--- start RECORDS FOR PROCESSING ---

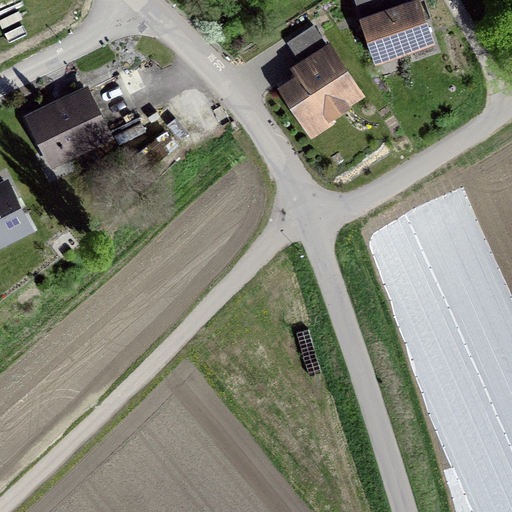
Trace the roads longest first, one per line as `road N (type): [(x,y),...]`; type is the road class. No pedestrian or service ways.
road 1 (track): [(3,511),(284,234),(315,224)]
road 2 (unclassified): [(423,511),(315,224)]
road 3 (residential): [(315,224),(254,122),(133,14)]
road 4 (unclassified): [(510,110),(315,224)]
road 5 (residential): [(133,14),(0,78)]
road 6 (residential): [(510,110),(450,0)]
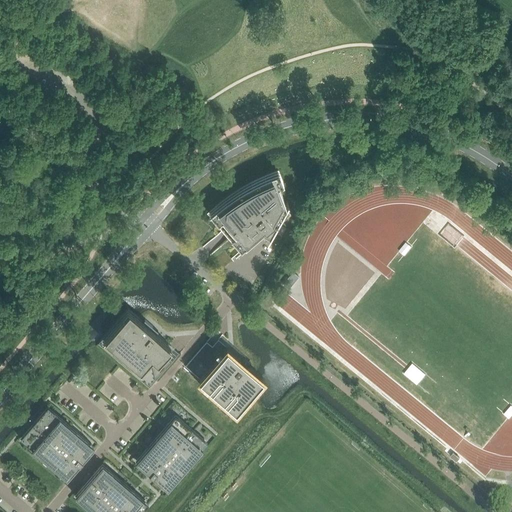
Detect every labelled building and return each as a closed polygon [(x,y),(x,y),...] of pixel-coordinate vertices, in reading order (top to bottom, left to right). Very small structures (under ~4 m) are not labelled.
[(230,241),(238,250),(265,228),(271,231),(266,240),(288,203),(287,202),(285,205),(278,185),(283,183),(278,171),(269,174),(254,181),(240,189),(226,198),(214,208),(207,214),(222,232),(230,241)] [(222,232),(202,248),(207,253),(210,257),(230,241),(222,232)] [(282,284),(288,288),(288,289),(299,277),(298,276),(292,272),(282,284)] [(149,388),(179,353),(156,333),(158,331),(144,319),(142,321),(128,309),(98,344),(149,388)] [(206,341),(185,366),(188,369),(190,371),(191,371),(198,378),(203,382),(209,387),(210,388),(223,399),(230,405),(235,409),(237,406),(246,396),(248,393),(253,388),(259,381),(262,377),(253,370),(250,367),(249,366),(248,366),(245,363),(243,361),(229,349),(218,340),(218,339),(212,346),(207,341),(206,341)] [(69,475),(91,449),(85,444),(88,441),(58,416),(56,418),(45,409),(22,435),(28,440),(26,443),(60,473),(63,470),(69,475)] [(172,482),(202,447),(199,445),(204,439),(177,417),(168,428),(165,425),(140,455),(136,460),(138,463),(164,485),(169,480),(172,482)] [(450,456),(453,459),(456,462),(459,458),(453,452),(450,456)] [(140,511),(146,506),(136,498),(138,495),(108,468),(102,463),(77,492),(83,497),(80,500),(94,511),(140,511)]
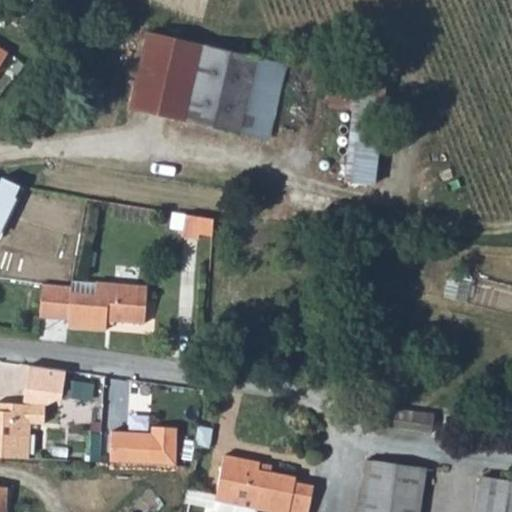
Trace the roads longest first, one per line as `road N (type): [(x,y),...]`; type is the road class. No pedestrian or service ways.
road 1 (track): [(0,158),(133,150),(309,183),(445,230),(511,227)]
road 2 (residential): [(199,374),(0,346)]
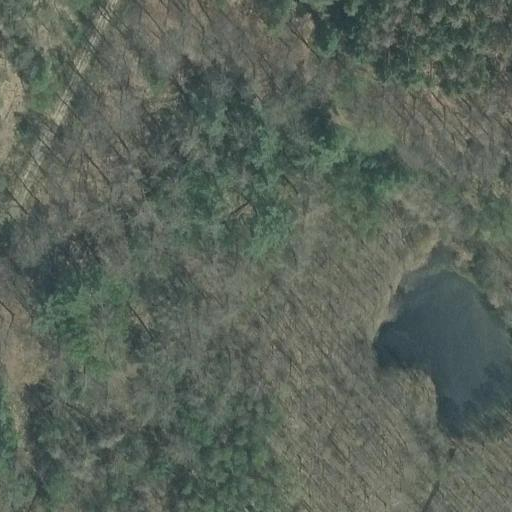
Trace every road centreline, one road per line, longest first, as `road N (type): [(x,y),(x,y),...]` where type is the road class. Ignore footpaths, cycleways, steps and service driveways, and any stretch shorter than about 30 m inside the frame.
road 1 (track): [(117,1),(511,129)]
road 2 (track): [(118,0),(0,244)]
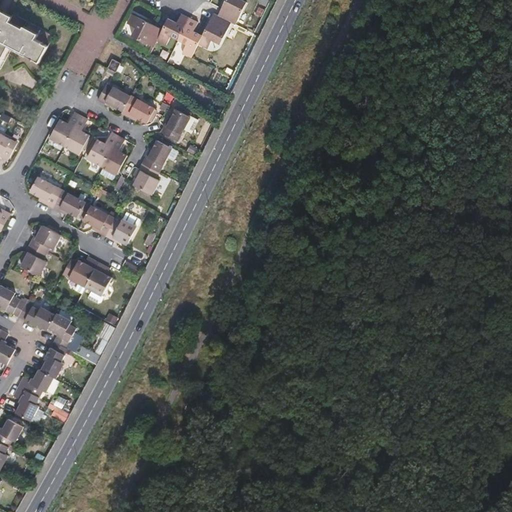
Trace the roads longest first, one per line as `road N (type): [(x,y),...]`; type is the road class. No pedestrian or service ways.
road 1 (primary): [(295,0),(35,511)]
road 2 (residential): [(8,188),(60,90),(136,131)]
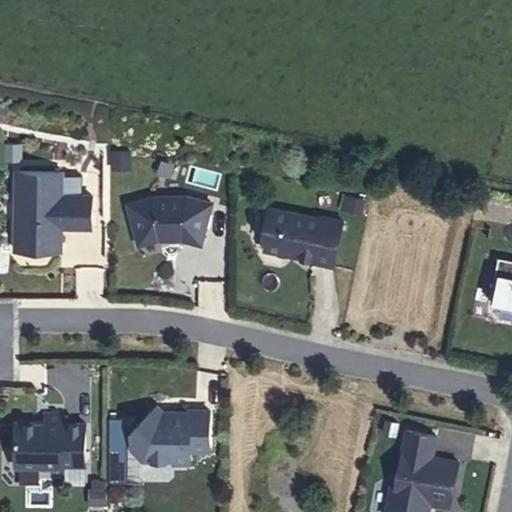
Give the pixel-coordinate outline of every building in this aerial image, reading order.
[(65,173),(18,172),(17,249),(63,250),(63,227),(94,227),(94,196),(64,196),(65,173)] [(155,196),(130,203),(141,244),(161,239),(183,238),(203,243),(214,202),(189,196),(155,196)] [(314,260),(336,265),(345,221),(320,216),(320,218),(271,208),(266,228),(269,232),(266,249),(314,259),(314,260)] [(511,258),(501,256),(492,299),(511,303),(511,258)] [(490,305),(511,309),(511,303),(492,299),(490,305)] [(212,409),(192,409),(171,409),(170,419),(161,419),(153,411),(133,431),(133,448),(145,459),(175,459),(175,462),(193,462),(192,450),(211,450),(212,409)] [(171,409),(155,409),(153,411),(161,419),(170,419),(171,409)] [(65,414),(46,414),(47,422),(22,422),(17,427),(17,466),(64,467),(64,464),(87,464),(87,423),(65,423),(65,414)] [(438,435),(409,429),(398,484),(393,483),(387,511),(423,511),(425,500),(432,502),(451,506),(460,461),(434,456),(438,435)] [(425,500),(423,511),(430,511),(432,502),(425,500)]
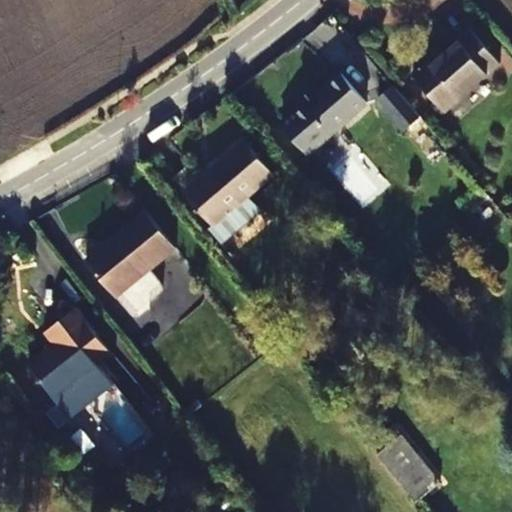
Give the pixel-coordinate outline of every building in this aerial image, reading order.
[(422,54),(407,67),(438,104),(493,55),(462,18),(449,31),(452,35),(425,57),(422,54)] [(357,143),(340,124),(367,101),(341,72),(282,123),(324,171),(357,143)] [(420,114),(394,84),(379,97),(404,127),(420,114)] [(247,142),(186,192),(213,224),(209,227),(222,243),(241,227),(243,228),(251,222),(249,220),(236,204),(249,193),(274,172),(247,142)] [(262,209),(249,193),(236,204),(249,220),(262,209)] [(175,244),(147,209),(106,242),(107,244),(88,260),(115,293),(175,244)] [(114,387),(96,364),(109,354),(76,309),(45,332),(57,349),(51,354),(49,352),(29,367),(71,421),(114,387)] [(93,449),(80,433),(68,442),(80,458),(93,449)] [(461,511),(427,469),(403,488),(422,511),(461,511)]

--- end RECORDS FOR PROCESSING ---

# [AIM]
Arrange all seven rows above as a two-column CSV with the columns instruction and output, one line per row. Put the request text and its answer each in a single quoted field, turn line breaks into spaces, and leave out the pictures.

# [THE OUTPUT]
instruction,output
"Trace the roads longest first, one per line as `road N (type): [(x,y),...]`; type is the road class. No pedestrian or service ways.","road 1 (track): [(3,511),(284,234),(315,224)] road 2 (unclassified): [(423,511),(315,224)] road 3 (residential): [(315,224),(254,122),(133,14)] road 4 (unclassified): [(510,110),(315,224)] road 5 (residential): [(133,14),(0,78)] road 6 (residential): [(510,110),(450,0)]"
"Detect every labelled building and return each as a closed polygon [(x,y),(x,y),...] of pixel-coordinate vertices, in reading order (top to bottom, left to right). Very small structures (under ~4 m) are not labelled.","[(230,241),(238,250),(265,228),(271,231),(266,240),(288,203),(287,202),(285,205),(278,185),(283,183),(278,171),(269,174),(254,181),(240,189),(226,198),(214,208),(207,214),(222,232),(230,241)] [(222,232),(202,248),(207,253),(210,257),(230,241),(222,232)] [(282,284),(288,288),(288,289),(299,277),(298,276),(292,272),(282,284)] [(149,388),(179,353),(156,333),(158,331),(144,319),(142,321),(128,309),(98,344),(149,388)] [(206,341),(185,366),(188,369),(190,371),(191,371),(198,378),(203,382),(209,387),(210,388),(223,399),(230,405),(235,409),(237,406),(246,396),(248,393),(253,388),(259,381),(262,377),(253,370),(250,367),(249,366),(248,366),(245,363),(243,361),(229,349),(218,340),(218,339),(212,346),(207,341),(206,341)] [(69,475),(91,449),(85,444),(88,441),(58,416),(56,418),(45,409),(22,435),(28,440),(26,443),(60,473),(63,470),(69,475)] [(172,482),(202,447),(199,445),(204,439),(177,417),(168,428),(165,425),(140,455),(136,460),(138,463),(164,485),(169,480),(172,482)] [(450,456),(453,459),(456,462),(459,458),(453,452),(450,456)] [(140,511),(146,506),(136,498),(138,495),(108,468),(102,463),(77,492),(83,497),(80,500),(94,511),(140,511)]"
"Trace the roads longest first, one per line as `road N (type): [(x,y),...]`; type is the road class. No pedestrian or service ways.","road 1 (track): [(0,158),(133,150),(309,183),(445,230),(511,227)] road 2 (residential): [(199,374),(0,346)]"
"Trace every road centreline, one road per line, longest first, as `road N (type): [(x,y),(x,y),...]` where type is the road class. Ignore footpaths, cycleways, steps and service driveways, and any stretch shorter than about 30 m inside the frame.","road 1 (track): [(117,1),(511,129)] road 2 (track): [(118,0),(0,244)]"
"Trace the roads longest first, one per line as `road N (type): [(x,y),...]`; type is the road class. No pedestrian or service ways.","road 1 (primary): [(295,0),(35,511)] road 2 (residential): [(8,188),(60,90),(136,131)]"
"Give the pixel-coordinate outline of every building in this aerial image, reading order.","[(65,173),(18,172),(17,249),(63,250),(63,227),(94,227),(94,196),(64,196),(65,173)] [(155,196),(130,203),(141,244),(161,239),(183,238),(203,243),(214,202),(189,196),(155,196)] [(314,260),(336,265),(345,221),(320,216),(320,218),(271,208),(266,228),(269,232),(266,249),(314,259),(314,260)] [(511,258),(501,256),(492,299),(511,303),(511,258)] [(490,305),(511,309),(511,303),(492,299),(490,305)] [(212,409),(192,409),(171,409),(170,419),(161,419),(153,411),(133,431),(133,448),(145,459),(175,459),(175,462),(193,462),(192,450),(211,450),(212,409)] [(171,409),(155,409),(153,411),(161,419),(170,419),(171,409)] [(65,414),(46,414),(47,422),(22,422),(17,427),(17,466),(64,467),(64,464),(87,464),(87,423),(65,423),(65,414)] [(438,435),(409,429),(398,484),(393,483),(387,511),(423,511),(425,500),(432,502),(451,506),(460,461),(434,456),(438,435)] [(425,500),(423,511),(430,511),(432,502),(425,500)]"
"Give the pixel-coordinate outline of every building in this aerial image, reading order.","[(422,54),(407,67),(438,104),(493,55),(462,18),(449,31),(452,35),(425,57),(422,54)] [(357,143),(340,124),(367,101),(341,72),(282,123),(324,171),(357,143)] [(420,114),(394,84),(379,97),(404,127),(420,114)] [(247,142),(186,192),(213,224),(209,227),(222,243),(241,227),(243,228),(251,222),(249,220),(236,204),(249,193),(274,172),(247,142)] [(262,209),(249,193),(236,204),(249,220),(262,209)] [(175,244),(147,209),(106,242),(107,244),(88,260),(115,293),(175,244)] [(114,387),(96,364),(109,354),(76,309),(45,332),(57,349),(51,354),(49,352),(29,367),(71,421),(114,387)] [(93,449),(80,433),(68,442),(80,458),(93,449)] [(461,511),(427,469),(403,488),(422,511),(461,511)]"